(Records from a dataset)
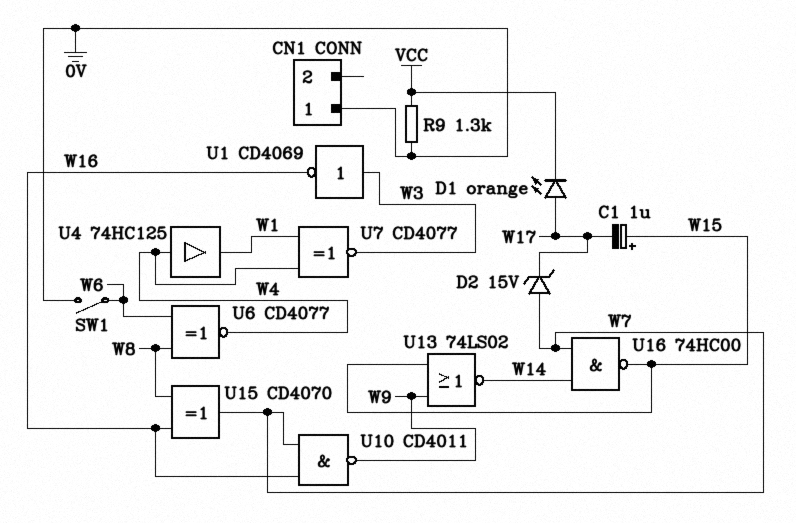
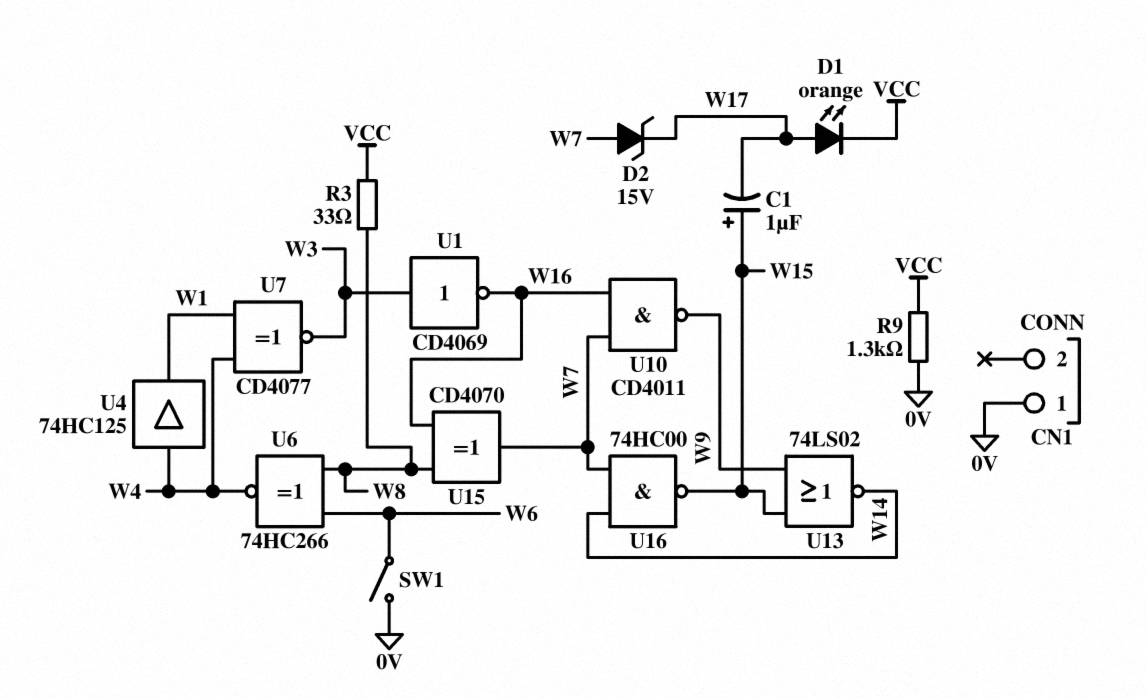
R3: none -> 33 (VCC, W8)
U6: XNOR CD4077 (in W6, in W8, out W4) -> XNOR 74HC266 (in W6, in W8, out W4)

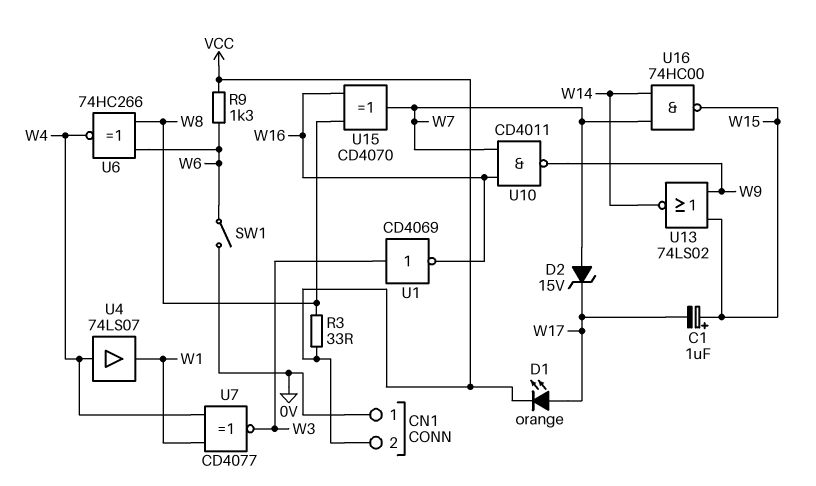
CN1 pin 2: none -> VCC
R9: 1.3k (0V, VCC) -> 1.3k (VCC, W6)
U4: buffer 74HC125 (in W4, out W1) -> buffer 74LS07 (in W4, out W1)

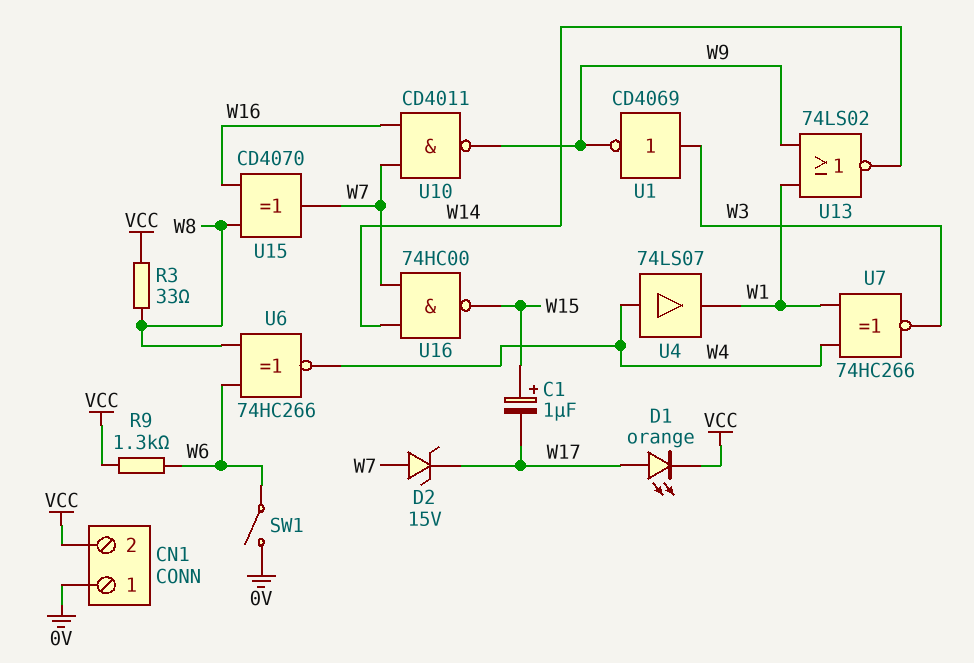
U1: NOT CD4069 (in W3, out W16) -> NOT CD4069 (in W3, out W9)
U7: XNOR CD4077 (in W1, in W4, out W3) -> XNOR 74HC266 (in W1, in W4, out W3)
U13: NOR 74LS02 (in W9, in W15, out W14) -> NOR 74LS02 (in W1, in W9, out W14)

§ Directions: Without the pictures, return all the entries above exactly as they stand.

§ Answer to the exercise:
R3: none -> 33 (VCC, W8)
U6: XNOR CD4077 (in W6, in W8, out W4) -> XNOR 74HC266 (in W6, in W8, out W4)

CN1 pin 2: none -> VCC
R9: 1.3k (0V, VCC) -> 1.3k (VCC, W6)
U4: buffer 74HC125 (in W4, out W1) -> buffer 74LS07 (in W4, out W1)

U1: NOT CD4069 (in W3, out W16) -> NOT CD4069 (in W3, out W9)
U7: XNOR CD4077 (in W1, in W4, out W3) -> XNOR 74HC266 (in W1, in W4, out W3)
U13: NOR 74LS02 (in W9, in W15, out W14) -> NOR 74LS02 (in W1, in W9, out W14)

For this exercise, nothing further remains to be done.